-- About this task --
Review the listing and copy each line that holds the word "cake".
═══ Extracted records
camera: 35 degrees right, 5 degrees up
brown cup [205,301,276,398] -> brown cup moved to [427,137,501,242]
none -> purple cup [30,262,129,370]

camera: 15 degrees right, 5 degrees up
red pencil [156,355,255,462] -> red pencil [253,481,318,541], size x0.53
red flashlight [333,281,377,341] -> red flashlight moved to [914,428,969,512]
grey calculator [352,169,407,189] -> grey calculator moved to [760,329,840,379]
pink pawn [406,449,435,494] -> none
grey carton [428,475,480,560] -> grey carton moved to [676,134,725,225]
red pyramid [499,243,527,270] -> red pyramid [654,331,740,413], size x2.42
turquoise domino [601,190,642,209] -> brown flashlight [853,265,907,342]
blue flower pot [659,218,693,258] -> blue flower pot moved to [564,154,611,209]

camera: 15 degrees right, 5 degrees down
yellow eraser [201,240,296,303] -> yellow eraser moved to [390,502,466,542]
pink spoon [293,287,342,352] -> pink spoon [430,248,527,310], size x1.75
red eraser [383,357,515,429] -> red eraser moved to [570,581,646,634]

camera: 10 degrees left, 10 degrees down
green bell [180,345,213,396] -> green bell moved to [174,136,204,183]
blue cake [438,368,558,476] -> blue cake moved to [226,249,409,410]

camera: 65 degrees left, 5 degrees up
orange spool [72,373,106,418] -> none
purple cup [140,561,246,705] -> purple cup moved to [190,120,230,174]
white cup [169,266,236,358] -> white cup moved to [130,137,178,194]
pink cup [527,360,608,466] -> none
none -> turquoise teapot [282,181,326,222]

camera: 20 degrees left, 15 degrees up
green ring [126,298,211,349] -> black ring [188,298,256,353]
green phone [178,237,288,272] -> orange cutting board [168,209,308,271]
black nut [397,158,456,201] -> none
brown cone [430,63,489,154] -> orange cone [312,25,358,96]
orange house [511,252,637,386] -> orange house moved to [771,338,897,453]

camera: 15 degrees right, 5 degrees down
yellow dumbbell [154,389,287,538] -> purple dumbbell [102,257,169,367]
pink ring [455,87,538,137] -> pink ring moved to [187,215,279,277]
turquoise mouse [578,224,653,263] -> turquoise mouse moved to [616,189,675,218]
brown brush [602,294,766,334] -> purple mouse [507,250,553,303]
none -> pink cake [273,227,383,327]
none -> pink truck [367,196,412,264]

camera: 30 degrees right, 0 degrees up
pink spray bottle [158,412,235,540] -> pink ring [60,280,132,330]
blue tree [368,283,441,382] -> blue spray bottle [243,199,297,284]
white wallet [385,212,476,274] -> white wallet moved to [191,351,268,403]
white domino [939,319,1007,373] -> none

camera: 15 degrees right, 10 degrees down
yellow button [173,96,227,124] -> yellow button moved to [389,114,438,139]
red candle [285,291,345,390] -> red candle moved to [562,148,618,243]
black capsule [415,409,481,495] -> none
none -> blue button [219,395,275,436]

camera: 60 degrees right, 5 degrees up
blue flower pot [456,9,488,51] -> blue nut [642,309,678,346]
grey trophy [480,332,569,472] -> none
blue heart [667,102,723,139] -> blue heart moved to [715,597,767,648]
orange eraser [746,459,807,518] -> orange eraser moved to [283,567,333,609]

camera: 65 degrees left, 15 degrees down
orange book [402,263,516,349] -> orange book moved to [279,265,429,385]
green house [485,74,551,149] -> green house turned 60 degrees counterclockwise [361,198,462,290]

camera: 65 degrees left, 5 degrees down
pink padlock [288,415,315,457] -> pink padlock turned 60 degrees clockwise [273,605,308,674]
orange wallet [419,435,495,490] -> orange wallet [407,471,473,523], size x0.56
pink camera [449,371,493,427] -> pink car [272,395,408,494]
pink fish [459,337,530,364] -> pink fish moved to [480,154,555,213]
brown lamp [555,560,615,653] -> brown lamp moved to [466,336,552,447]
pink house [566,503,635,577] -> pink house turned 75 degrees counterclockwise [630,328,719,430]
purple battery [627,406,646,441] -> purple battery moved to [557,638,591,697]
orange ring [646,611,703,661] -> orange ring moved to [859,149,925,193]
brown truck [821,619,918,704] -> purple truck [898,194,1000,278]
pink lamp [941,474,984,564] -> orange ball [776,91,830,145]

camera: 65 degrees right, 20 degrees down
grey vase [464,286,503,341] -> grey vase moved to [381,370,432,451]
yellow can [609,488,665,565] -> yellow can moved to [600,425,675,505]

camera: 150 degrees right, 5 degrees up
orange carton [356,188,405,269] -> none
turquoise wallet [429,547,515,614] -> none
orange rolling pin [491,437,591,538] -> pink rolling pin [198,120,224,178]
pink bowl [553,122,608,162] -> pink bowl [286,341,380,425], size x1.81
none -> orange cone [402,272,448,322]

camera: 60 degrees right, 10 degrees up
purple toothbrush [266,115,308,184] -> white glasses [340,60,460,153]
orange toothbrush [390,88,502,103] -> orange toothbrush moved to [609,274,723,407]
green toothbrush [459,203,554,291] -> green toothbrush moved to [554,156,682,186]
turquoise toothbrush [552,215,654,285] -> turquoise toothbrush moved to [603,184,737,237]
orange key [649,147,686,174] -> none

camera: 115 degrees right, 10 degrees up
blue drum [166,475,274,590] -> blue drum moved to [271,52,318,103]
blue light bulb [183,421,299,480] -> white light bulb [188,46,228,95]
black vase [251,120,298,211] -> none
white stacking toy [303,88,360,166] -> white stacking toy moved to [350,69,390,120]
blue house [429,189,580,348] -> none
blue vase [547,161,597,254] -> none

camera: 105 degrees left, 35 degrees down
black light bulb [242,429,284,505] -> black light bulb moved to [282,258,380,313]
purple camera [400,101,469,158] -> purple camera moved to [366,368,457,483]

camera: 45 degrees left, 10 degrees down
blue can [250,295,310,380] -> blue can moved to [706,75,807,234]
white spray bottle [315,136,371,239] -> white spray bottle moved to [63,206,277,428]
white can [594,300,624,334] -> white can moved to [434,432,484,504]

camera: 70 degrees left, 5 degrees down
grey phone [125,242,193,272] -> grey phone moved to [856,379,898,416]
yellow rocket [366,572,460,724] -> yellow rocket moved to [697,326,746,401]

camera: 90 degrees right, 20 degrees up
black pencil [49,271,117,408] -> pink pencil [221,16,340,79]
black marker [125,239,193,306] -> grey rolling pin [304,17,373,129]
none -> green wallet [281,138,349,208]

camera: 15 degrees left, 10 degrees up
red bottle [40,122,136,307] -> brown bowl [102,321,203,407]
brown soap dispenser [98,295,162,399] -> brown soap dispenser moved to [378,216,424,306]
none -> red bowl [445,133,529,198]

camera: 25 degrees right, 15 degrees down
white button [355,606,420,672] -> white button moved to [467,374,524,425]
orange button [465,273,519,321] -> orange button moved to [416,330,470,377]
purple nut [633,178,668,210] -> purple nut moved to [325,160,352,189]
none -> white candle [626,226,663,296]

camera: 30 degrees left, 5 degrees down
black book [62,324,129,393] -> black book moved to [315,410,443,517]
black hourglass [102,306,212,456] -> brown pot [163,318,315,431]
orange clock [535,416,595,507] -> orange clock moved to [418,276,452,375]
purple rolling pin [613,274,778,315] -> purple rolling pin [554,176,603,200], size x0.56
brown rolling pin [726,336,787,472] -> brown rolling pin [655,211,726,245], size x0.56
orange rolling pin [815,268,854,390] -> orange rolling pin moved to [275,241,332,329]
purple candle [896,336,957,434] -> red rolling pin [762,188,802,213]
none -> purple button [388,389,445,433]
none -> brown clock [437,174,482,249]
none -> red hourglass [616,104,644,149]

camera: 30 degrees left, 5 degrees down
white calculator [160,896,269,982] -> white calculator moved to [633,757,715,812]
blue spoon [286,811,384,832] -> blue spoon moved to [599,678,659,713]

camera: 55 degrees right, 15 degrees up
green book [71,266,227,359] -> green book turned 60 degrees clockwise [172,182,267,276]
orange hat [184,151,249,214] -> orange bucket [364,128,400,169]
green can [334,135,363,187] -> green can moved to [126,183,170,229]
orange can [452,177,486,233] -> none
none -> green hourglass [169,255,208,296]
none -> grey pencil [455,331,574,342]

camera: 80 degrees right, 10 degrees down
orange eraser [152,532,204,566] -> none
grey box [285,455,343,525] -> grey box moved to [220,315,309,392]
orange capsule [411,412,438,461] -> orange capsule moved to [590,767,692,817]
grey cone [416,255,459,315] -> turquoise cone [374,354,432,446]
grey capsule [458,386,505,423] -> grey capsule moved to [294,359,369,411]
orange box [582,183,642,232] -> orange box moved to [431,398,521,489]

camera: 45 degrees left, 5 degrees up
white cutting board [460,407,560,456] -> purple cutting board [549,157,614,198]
══════
-- Answer to this problem --
blue cake [438,368,558,476] -> blue cake moved to [226,249,409,410]
none -> pink cake [273,227,383,327]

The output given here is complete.